• [Your task]: Select every line of the data below that contains the string "glissando", treating uppercase and lowercase letters as different.

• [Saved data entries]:
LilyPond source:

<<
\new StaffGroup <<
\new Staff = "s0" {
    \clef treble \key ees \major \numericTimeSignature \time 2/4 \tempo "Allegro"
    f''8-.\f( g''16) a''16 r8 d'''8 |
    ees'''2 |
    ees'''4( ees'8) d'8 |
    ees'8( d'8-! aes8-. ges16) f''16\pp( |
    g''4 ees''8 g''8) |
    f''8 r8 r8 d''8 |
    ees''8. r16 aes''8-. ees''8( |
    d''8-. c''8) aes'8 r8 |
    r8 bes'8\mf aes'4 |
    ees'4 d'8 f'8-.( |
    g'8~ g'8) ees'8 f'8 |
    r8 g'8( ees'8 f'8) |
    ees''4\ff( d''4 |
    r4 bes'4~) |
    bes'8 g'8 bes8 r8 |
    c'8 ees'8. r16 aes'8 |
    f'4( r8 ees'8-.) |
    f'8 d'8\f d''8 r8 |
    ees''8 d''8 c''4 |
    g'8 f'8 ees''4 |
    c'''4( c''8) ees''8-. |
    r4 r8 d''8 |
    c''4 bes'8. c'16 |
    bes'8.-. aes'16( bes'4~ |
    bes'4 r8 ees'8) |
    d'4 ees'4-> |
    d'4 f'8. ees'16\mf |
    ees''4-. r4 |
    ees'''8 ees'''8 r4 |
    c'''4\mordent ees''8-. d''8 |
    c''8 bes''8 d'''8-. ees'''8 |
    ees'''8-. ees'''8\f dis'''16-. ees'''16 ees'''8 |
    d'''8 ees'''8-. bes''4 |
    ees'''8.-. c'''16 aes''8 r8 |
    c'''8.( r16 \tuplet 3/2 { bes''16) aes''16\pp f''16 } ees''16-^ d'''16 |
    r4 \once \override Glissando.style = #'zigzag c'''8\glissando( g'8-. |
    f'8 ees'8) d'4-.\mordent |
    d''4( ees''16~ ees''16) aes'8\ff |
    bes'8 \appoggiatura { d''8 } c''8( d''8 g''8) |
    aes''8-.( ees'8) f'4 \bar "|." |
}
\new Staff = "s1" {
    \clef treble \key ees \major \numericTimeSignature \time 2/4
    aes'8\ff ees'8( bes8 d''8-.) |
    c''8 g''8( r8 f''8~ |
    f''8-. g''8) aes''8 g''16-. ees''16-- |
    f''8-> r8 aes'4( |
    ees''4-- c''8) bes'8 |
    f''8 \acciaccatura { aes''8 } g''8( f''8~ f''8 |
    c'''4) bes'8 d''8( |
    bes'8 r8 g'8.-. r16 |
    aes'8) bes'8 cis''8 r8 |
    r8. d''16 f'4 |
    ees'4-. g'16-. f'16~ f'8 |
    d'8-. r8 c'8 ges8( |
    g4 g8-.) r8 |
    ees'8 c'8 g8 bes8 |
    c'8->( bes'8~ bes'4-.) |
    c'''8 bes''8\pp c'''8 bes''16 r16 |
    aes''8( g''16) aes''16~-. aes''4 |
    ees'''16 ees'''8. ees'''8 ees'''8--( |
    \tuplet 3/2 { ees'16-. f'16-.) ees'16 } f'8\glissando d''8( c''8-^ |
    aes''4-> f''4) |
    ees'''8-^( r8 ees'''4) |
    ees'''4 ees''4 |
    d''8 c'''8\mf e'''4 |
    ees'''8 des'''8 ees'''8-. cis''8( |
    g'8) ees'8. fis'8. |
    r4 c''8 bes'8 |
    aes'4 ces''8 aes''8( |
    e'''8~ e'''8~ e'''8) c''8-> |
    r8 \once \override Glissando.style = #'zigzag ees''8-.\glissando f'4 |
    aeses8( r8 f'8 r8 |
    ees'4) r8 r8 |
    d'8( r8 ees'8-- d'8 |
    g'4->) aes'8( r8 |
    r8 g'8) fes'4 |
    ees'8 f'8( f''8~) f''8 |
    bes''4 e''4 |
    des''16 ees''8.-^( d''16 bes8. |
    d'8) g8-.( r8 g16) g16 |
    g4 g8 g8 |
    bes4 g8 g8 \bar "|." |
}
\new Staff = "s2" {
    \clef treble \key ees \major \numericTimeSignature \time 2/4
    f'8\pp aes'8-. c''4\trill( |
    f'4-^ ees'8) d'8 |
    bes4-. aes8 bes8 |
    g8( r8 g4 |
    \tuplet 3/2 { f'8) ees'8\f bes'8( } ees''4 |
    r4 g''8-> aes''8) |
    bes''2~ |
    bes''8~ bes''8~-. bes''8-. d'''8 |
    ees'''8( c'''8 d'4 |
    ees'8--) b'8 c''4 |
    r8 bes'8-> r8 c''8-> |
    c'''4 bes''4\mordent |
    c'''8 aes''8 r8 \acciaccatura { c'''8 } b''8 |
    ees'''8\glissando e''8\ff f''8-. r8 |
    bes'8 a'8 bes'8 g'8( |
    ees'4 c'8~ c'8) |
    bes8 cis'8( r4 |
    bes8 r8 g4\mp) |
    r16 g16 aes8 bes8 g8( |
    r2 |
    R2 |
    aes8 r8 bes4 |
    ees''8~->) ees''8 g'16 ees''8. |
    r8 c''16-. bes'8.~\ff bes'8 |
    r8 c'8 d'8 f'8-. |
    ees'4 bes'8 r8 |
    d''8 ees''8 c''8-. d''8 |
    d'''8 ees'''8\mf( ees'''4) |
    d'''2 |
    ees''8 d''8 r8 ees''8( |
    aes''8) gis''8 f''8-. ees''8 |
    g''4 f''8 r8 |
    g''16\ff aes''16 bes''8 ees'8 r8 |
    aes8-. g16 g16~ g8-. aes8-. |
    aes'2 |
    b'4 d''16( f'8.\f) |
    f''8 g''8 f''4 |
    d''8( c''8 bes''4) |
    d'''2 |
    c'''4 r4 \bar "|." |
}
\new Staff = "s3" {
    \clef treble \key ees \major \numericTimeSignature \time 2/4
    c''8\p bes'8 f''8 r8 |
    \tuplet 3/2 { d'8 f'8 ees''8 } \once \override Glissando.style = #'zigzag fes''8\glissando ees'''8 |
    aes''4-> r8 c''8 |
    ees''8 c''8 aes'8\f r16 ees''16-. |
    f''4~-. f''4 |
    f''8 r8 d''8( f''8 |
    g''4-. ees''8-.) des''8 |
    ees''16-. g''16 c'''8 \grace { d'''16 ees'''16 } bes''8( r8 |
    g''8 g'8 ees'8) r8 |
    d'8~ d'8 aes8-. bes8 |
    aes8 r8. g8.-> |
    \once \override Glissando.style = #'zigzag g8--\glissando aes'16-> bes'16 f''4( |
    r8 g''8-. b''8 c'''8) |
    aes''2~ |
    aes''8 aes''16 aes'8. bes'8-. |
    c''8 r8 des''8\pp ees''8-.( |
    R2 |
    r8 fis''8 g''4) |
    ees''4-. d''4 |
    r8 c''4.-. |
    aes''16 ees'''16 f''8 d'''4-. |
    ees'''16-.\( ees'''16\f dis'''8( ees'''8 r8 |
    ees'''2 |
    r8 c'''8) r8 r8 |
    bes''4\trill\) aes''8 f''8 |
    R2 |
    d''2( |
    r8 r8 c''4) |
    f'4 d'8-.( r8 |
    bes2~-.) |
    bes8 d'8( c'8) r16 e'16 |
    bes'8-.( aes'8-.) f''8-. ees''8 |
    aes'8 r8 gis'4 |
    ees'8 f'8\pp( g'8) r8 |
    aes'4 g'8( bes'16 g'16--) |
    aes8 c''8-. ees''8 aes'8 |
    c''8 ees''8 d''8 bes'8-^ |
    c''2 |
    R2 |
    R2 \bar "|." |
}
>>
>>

• [Result of this exercise]:
    r4 \once \override Glissando.style = #'zigzag c'''8\glissando( g'8-. |
    \tuplet 3/2 { ees'16-. f'16-.) ees'16 } f'8\glissando d''8( c''8-^ |
    r8 \once \override Glissando.style = #'zigzag ees''8-.\glissando f'4 |
    ees'''8\glissando e''8\ff f''8-. r8 |
    \tuplet 3/2 { d'8 f'8 ees''8 } \once \override Glissando.style = #'zigzag fes''8\glissando ees'''8 |
    \once \override Glissando.style = #'zigzag g8--\glissando aes'16-> bes'16 f''4( |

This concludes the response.